### Input records

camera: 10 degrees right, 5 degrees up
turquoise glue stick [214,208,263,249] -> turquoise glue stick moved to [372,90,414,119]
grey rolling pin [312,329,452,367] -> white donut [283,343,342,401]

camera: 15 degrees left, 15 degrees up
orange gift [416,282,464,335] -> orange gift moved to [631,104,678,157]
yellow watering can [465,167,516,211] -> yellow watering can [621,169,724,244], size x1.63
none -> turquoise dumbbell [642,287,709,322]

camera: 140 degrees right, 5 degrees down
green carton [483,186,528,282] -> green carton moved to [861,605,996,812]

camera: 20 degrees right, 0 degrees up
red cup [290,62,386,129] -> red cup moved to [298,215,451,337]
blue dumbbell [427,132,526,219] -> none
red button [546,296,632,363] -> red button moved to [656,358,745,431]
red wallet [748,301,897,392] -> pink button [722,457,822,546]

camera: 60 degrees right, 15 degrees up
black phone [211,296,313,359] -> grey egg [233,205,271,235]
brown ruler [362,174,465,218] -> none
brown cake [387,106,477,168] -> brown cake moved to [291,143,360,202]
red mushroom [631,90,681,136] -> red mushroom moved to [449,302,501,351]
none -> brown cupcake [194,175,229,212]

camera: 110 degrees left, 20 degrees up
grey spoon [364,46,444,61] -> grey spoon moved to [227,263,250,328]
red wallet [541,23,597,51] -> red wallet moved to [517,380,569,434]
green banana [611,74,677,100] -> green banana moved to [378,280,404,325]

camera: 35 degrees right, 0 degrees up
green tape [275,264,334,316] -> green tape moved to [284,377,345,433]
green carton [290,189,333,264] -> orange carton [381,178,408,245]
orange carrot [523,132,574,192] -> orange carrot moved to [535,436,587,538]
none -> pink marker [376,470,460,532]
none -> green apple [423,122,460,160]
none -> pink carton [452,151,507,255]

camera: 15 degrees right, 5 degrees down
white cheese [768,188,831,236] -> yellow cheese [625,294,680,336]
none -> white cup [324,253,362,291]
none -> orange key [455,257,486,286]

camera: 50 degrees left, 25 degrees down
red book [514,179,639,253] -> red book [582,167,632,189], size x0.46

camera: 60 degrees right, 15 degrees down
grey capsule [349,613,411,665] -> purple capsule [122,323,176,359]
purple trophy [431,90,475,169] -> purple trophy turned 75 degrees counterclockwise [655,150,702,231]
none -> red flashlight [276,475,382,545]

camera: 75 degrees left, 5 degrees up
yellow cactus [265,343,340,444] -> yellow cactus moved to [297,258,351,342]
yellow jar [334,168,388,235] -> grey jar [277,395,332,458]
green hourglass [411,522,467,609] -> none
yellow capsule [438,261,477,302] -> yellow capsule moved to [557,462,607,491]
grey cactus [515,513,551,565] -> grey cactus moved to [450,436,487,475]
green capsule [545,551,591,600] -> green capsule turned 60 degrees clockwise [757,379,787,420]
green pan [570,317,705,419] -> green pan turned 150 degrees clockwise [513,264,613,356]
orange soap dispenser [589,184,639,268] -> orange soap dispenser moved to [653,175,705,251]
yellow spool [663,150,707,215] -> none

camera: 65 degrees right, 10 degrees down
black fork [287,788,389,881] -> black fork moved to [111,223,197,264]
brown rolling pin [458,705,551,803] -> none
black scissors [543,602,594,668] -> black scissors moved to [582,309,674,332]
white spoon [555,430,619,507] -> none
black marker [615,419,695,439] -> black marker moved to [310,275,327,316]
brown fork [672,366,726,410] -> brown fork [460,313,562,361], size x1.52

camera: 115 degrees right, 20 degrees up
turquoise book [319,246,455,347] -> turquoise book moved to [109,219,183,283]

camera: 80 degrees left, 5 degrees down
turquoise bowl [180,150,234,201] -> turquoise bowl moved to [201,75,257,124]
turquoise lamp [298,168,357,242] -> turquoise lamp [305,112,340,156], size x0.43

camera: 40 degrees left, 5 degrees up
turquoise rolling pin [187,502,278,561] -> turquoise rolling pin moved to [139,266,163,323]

### To-do item
Everything from the first line above through the line that contains "camera: 35 degrees right, 0 degrees up" should be duplicated exactly, please, and nothing beyond it.

### Exercise solution
camera: 10 degrees right, 5 degrees up
turquoise glue stick [214,208,263,249] -> turquoise glue stick moved to [372,90,414,119]
grey rolling pin [312,329,452,367] -> white donut [283,343,342,401]

camera: 15 degrees left, 15 degrees up
orange gift [416,282,464,335] -> orange gift moved to [631,104,678,157]
yellow watering can [465,167,516,211] -> yellow watering can [621,169,724,244], size x1.63
none -> turquoise dumbbell [642,287,709,322]

camera: 140 degrees right, 5 degrees down
green carton [483,186,528,282] -> green carton moved to [861,605,996,812]

camera: 20 degrees right, 0 degrees up
red cup [290,62,386,129] -> red cup moved to [298,215,451,337]
blue dumbbell [427,132,526,219] -> none
red button [546,296,632,363] -> red button moved to [656,358,745,431]
red wallet [748,301,897,392] -> pink button [722,457,822,546]

camera: 60 degrees right, 15 degrees up
black phone [211,296,313,359] -> grey egg [233,205,271,235]
brown ruler [362,174,465,218] -> none
brown cake [387,106,477,168] -> brown cake moved to [291,143,360,202]
red mushroom [631,90,681,136] -> red mushroom moved to [449,302,501,351]
none -> brown cupcake [194,175,229,212]

camera: 110 degrees left, 20 degrees up
grey spoon [364,46,444,61] -> grey spoon moved to [227,263,250,328]
red wallet [541,23,597,51] -> red wallet moved to [517,380,569,434]
green banana [611,74,677,100] -> green banana moved to [378,280,404,325]

camera: 35 degrees right, 0 degrees up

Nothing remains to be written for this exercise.